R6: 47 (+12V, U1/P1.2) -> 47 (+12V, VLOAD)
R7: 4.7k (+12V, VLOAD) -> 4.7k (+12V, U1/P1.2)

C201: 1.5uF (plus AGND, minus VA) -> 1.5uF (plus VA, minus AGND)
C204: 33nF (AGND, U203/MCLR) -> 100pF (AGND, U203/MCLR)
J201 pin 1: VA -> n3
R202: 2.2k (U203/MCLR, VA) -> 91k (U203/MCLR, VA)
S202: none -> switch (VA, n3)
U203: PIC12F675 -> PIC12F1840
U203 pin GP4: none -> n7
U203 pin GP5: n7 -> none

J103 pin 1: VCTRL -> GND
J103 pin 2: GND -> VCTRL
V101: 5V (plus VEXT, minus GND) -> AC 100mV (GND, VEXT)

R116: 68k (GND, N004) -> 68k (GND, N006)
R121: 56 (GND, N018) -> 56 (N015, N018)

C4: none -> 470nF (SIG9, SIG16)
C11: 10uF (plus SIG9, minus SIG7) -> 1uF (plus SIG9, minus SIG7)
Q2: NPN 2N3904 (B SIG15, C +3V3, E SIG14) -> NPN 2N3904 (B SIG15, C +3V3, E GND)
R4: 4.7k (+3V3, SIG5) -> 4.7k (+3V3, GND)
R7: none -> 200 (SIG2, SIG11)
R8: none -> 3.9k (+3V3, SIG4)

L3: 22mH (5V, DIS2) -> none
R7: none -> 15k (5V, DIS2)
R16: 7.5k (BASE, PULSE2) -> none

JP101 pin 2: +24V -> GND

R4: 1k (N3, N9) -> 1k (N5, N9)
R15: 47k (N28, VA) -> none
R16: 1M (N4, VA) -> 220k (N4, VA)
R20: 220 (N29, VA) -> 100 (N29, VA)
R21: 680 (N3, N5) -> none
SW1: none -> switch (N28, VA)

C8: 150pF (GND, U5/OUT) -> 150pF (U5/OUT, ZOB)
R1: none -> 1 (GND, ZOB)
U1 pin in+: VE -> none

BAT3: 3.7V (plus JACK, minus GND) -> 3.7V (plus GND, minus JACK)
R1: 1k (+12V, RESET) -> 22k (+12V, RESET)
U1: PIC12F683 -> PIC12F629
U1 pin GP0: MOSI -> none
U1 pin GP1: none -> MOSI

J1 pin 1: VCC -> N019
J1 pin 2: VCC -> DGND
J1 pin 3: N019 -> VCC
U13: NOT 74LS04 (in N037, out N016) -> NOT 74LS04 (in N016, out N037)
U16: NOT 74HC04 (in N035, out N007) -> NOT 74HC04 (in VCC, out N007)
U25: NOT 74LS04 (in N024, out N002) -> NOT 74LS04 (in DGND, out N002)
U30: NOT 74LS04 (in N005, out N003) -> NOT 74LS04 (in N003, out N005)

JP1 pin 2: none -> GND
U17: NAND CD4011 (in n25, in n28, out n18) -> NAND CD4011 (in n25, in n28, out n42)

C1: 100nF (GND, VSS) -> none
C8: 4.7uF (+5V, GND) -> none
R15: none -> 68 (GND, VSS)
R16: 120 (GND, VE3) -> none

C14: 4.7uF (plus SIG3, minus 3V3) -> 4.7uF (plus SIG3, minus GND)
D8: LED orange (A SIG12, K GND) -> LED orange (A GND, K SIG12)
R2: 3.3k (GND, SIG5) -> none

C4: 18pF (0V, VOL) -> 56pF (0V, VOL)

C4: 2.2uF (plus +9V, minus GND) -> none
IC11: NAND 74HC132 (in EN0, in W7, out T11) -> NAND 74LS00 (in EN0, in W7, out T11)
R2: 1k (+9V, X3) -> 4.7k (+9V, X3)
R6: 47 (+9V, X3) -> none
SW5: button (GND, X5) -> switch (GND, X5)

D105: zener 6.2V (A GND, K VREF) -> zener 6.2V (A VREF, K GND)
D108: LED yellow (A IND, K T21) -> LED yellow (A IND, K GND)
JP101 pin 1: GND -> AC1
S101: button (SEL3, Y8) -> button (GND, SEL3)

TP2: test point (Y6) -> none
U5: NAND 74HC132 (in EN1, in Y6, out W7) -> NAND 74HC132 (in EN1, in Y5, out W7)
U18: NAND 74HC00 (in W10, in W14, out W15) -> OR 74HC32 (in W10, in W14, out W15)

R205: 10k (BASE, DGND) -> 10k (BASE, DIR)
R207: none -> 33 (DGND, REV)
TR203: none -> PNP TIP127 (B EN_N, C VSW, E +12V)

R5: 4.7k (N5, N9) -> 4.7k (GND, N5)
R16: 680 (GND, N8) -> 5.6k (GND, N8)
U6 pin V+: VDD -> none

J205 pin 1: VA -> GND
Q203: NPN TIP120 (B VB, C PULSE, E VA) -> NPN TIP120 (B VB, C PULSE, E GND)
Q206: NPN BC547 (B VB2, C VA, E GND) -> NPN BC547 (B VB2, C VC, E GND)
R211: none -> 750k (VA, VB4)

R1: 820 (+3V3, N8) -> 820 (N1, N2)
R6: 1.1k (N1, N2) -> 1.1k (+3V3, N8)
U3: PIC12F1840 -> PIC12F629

========================

**Exercise instructions:** What are the lines from the one with "J205 pin 1: VA -> GND" through the last line of the records above? Quote them exactly and add nothing.

**Task solution:**
J205 pin 1: VA -> GND
Q203: NPN TIP120 (B VB, C PULSE, E VA) -> NPN TIP120 (B VB, C PULSE, E GND)
Q206: NPN BC547 (B VB2, C VA, E GND) -> NPN BC547 (B VB2, C VC, E GND)
R211: none -> 750k (VA, VB4)

R1: 820 (+3V3, N8) -> 820 (N1, N2)
R6: 1.1k (N1, N2) -> 1.1k (+3V3, N8)
U3: PIC12F1840 -> PIC12F629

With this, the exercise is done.